• _WHAT YOU NEED TO DO_:
Copy every line of the data below exactly as given, except for the pictures.

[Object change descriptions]
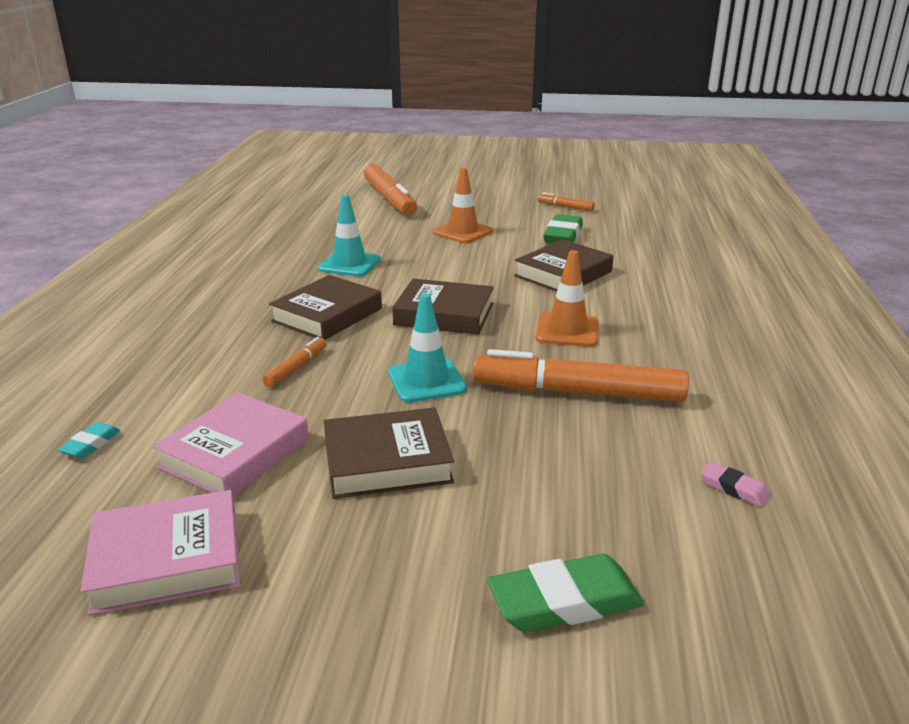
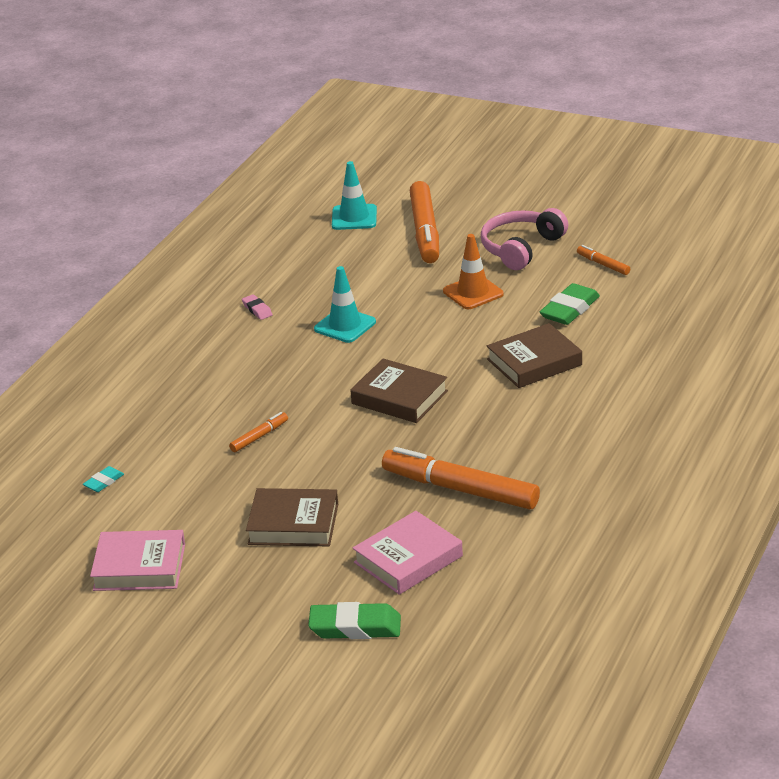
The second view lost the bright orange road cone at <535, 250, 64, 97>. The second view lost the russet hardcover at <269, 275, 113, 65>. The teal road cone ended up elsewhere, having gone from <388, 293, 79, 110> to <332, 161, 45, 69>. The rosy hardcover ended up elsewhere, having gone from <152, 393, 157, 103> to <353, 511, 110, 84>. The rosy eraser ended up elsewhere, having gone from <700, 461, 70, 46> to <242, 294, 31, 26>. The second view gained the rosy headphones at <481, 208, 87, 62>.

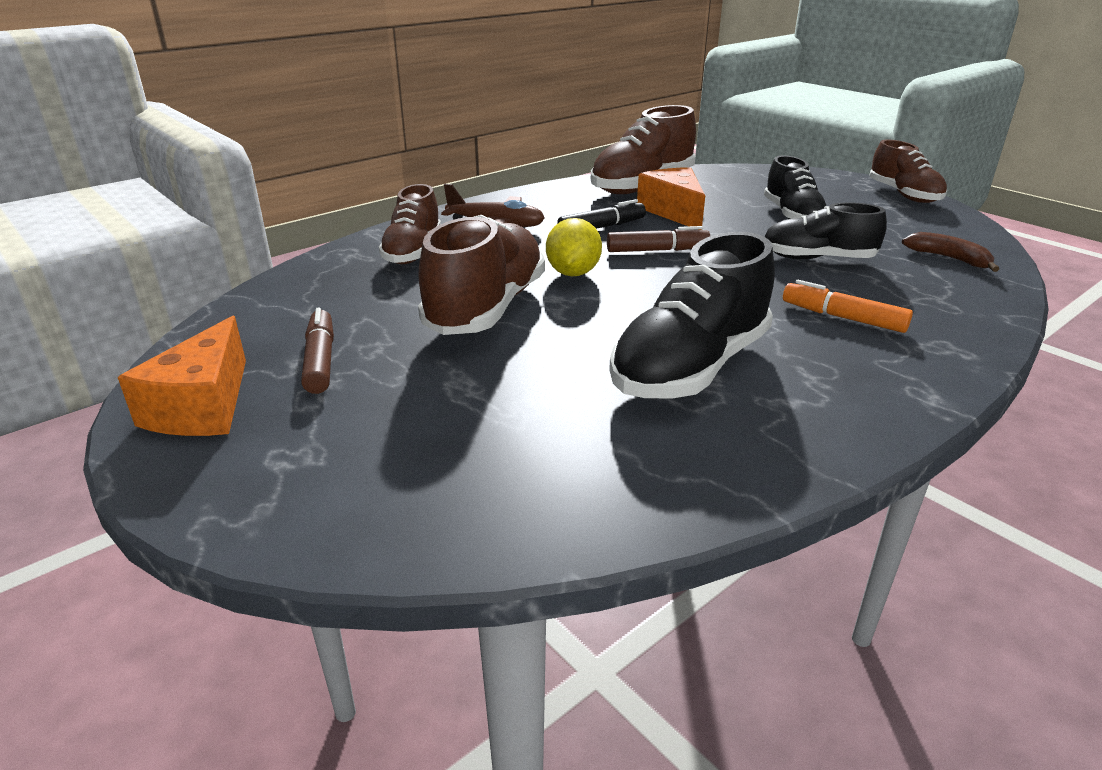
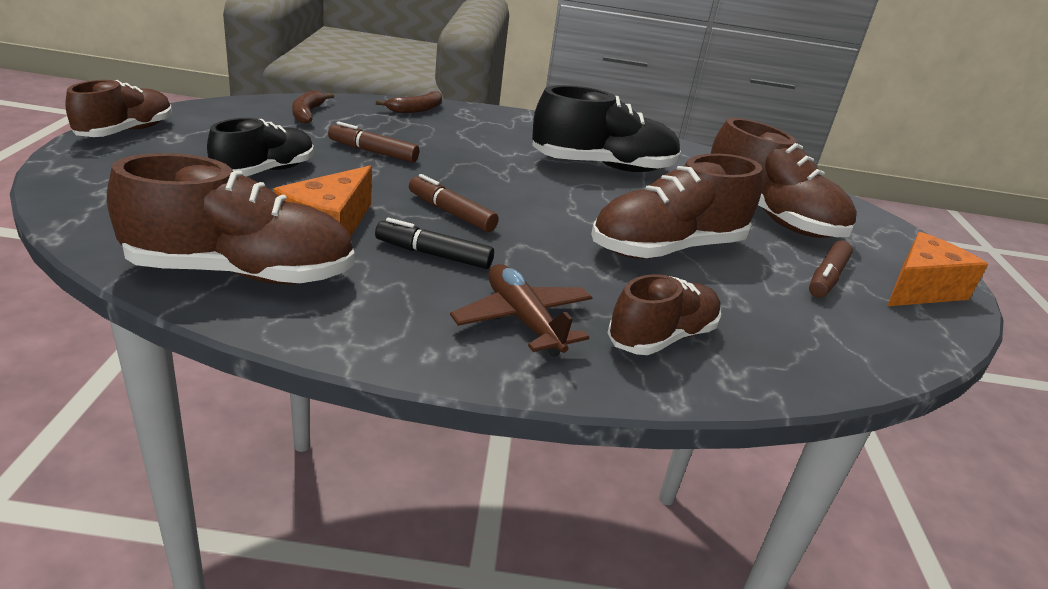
Where the ebony lace-up shoe stood at <764, 202, 123, 57>, the russet felt pen came to stand at <328, 122, 91, 41>. The second view lost the bright yellow toy lemon at <546, 218, 56, 58>. The second view lost the bright orange felt pen at <783, 280, 130, 53>. The second view gained the russet banana fruit at <376, 91, 66, 22>. The second view gained the russet lace-up shoe at <711, 118, 146, 120>.

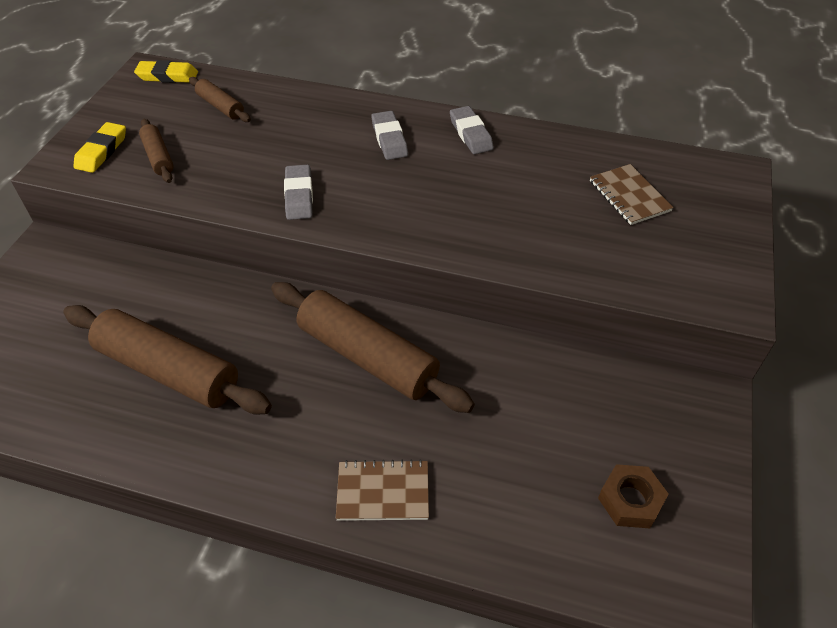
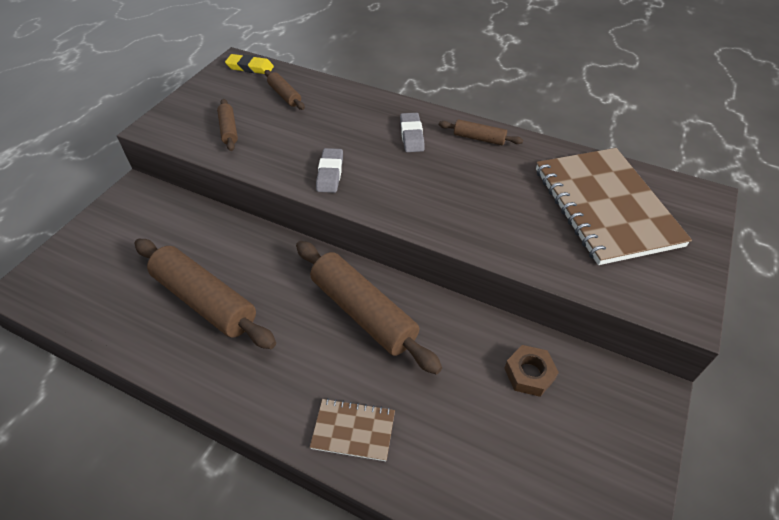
Where the gray eraser stood at <450, 106, 44, 48>, the russet rolling pin came to stand at <439, 119, 84, 26>. The second view lost the bright yellow eraser at <74, 122, 52, 51>. The size of the russet notebook at <590, 164, 84, 61> changed by a factor of 2.21. The russet hexagon nut ended up elsewhere, having gone from <598, 464, 70, 64> to <504, 345, 55, 52>.

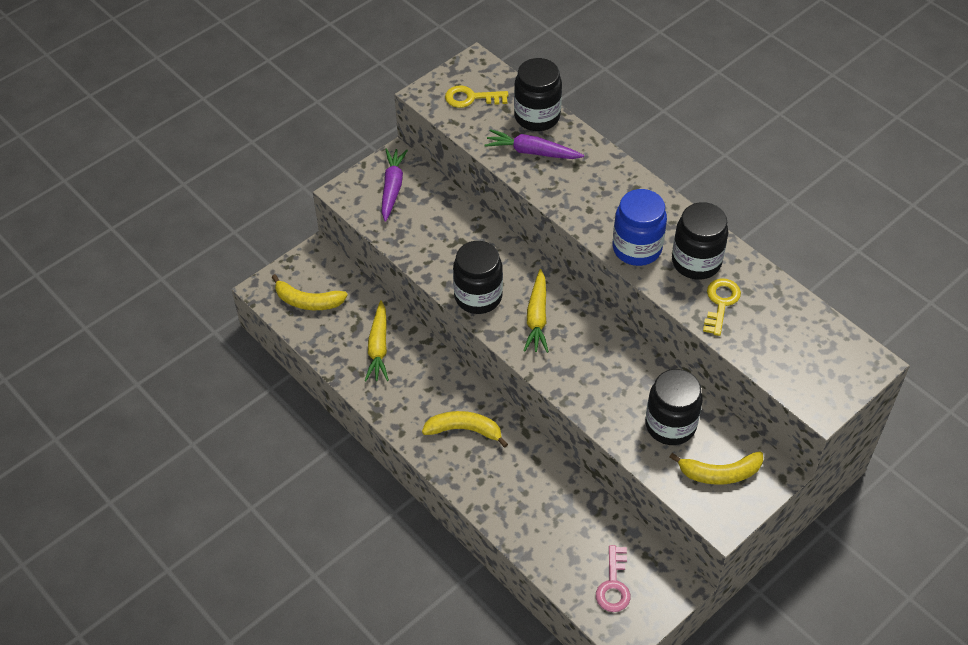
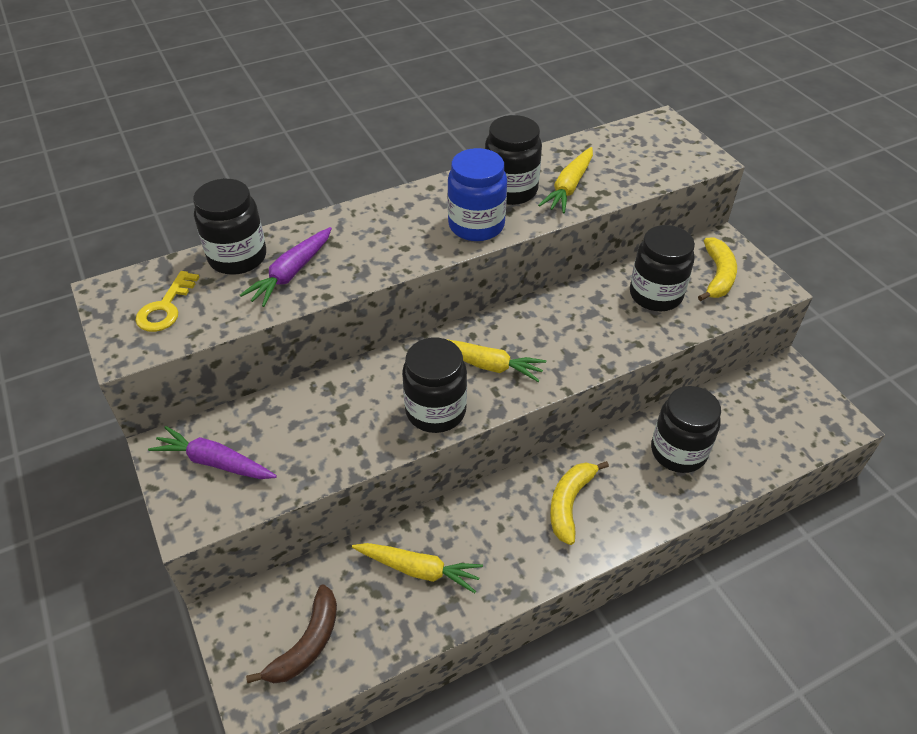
What was the bright yellow banana fruit at <272, 274, 75, 36> turned into the russet banana fruit at <246, 585, 91, 99>. Where the bright yellow key stood at <703, 278, 38, 58>, the bright yellow root vegetable came to stand at <538, 147, 55, 66>. The second view lost the rosy key at <596, 545, 34, 67>. The second view gained the ebony jar at <651, 386, 70, 87>.

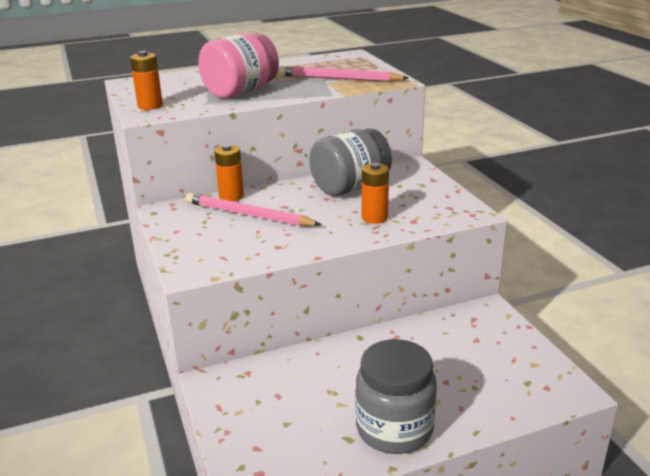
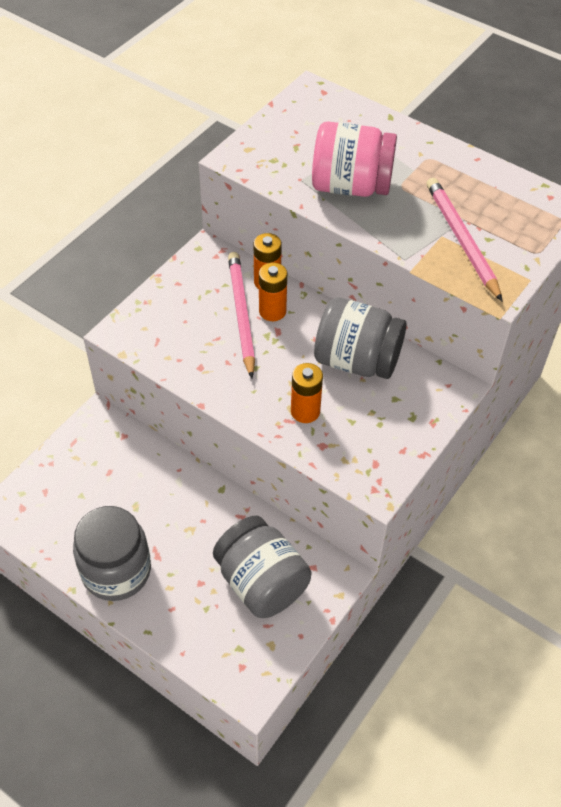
The bright orange battery ended up elsewhere, having gone from <130, 51, 33, 59> to <259, 263, 28, 58>. The second view gained the gray jar at <213, 516, 99, 102>.

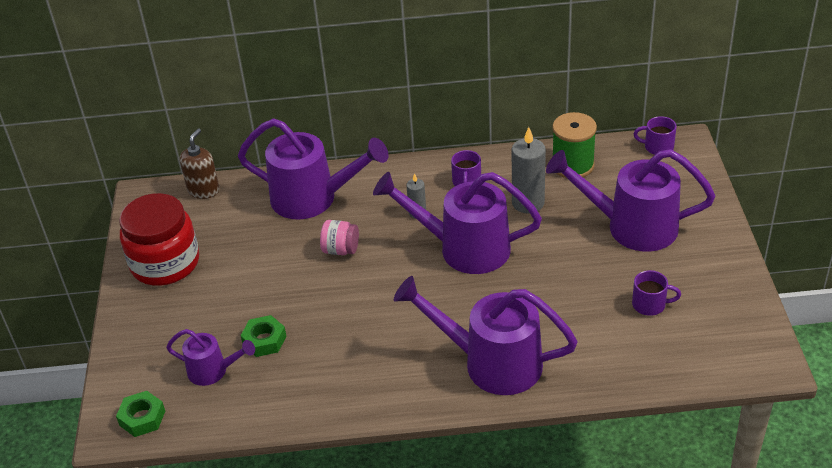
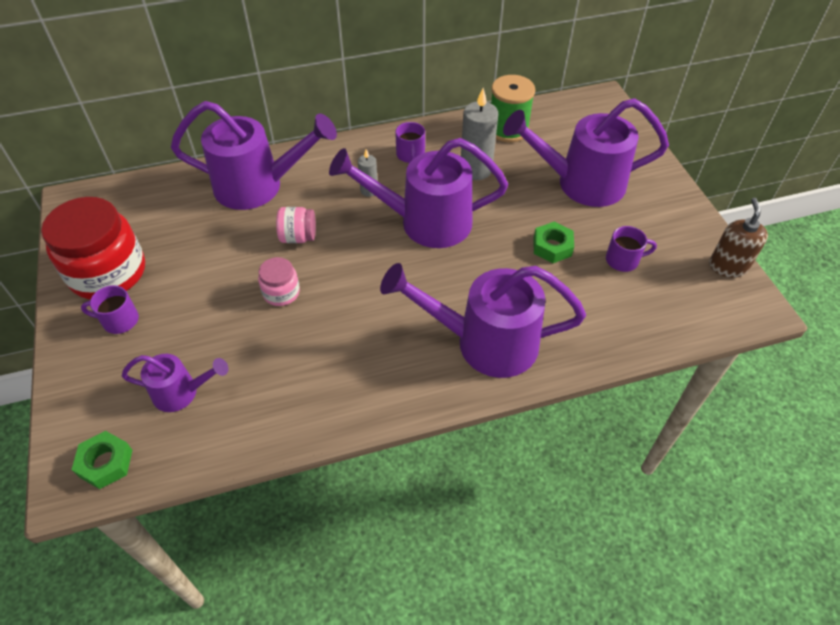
The royal purple tea mug ended up elsewhere, having gone from <634, 116, 43, 39> to <81, 285, 58, 49>. The russet soap dispenser ended up elsewhere, having gone from <180, 128, 40, 71> to <709, 198, 59, 80>. The emerald hexagon nut ended up elsewhere, having gone from <241, 315, 45, 42> to <534, 222, 40, 41>. The second view gained the rosy jar at <258, 257, 42, 49>.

• _ANSWER AREA_:
The second view lost the bright orange road cone at <535, 250, 64, 97>. The second view lost the russet hardcover at <269, 275, 113, 65>. The teal road cone ended up elsewhere, having gone from <388, 293, 79, 110> to <332, 161, 45, 69>. The rosy hardcover ended up elsewhere, having gone from <152, 393, 157, 103> to <353, 511, 110, 84>. The rosy eraser ended up elsewhere, having gone from <700, 461, 70, 46> to <242, 294, 31, 26>. The second view gained the rosy headphones at <481, 208, 87, 62>.

Where the ebony lace-up shoe stood at <764, 202, 123, 57>, the russet felt pen came to stand at <328, 122, 91, 41>. The second view lost the bright yellow toy lemon at <546, 218, 56, 58>. The second view lost the bright orange felt pen at <783, 280, 130, 53>. The second view gained the russet banana fruit at <376, 91, 66, 22>. The second view gained the russet lace-up shoe at <711, 118, 146, 120>.

Where the gray eraser stood at <450, 106, 44, 48>, the russet rolling pin came to stand at <439, 119, 84, 26>. The second view lost the bright yellow eraser at <74, 122, 52, 51>. The size of the russet notebook at <590, 164, 84, 61> changed by a factor of 2.21. The russet hexagon nut ended up elsewhere, having gone from <598, 464, 70, 64> to <504, 345, 55, 52>.

What was the bright yellow banana fruit at <272, 274, 75, 36> turned into the russet banana fruit at <246, 585, 91, 99>. Where the bright yellow key stood at <703, 278, 38, 58>, the bright yellow root vegetable came to stand at <538, 147, 55, 66>. The second view lost the rosy key at <596, 545, 34, 67>. The second view gained the ebony jar at <651, 386, 70, 87>.

The bright orange battery ended up elsewhere, having gone from <130, 51, 33, 59> to <259, 263, 28, 58>. The second view gained the gray jar at <213, 516, 99, 102>.

The royal purple tea mug ended up elsewhere, having gone from <634, 116, 43, 39> to <81, 285, 58, 49>. The russet soap dispenser ended up elsewhere, having gone from <180, 128, 40, 71> to <709, 198, 59, 80>. The emerald hexagon nut ended up elsewhere, having gone from <241, 315, 45, 42> to <534, 222, 40, 41>. The second view gained the rosy jar at <258, 257, 42, 49>.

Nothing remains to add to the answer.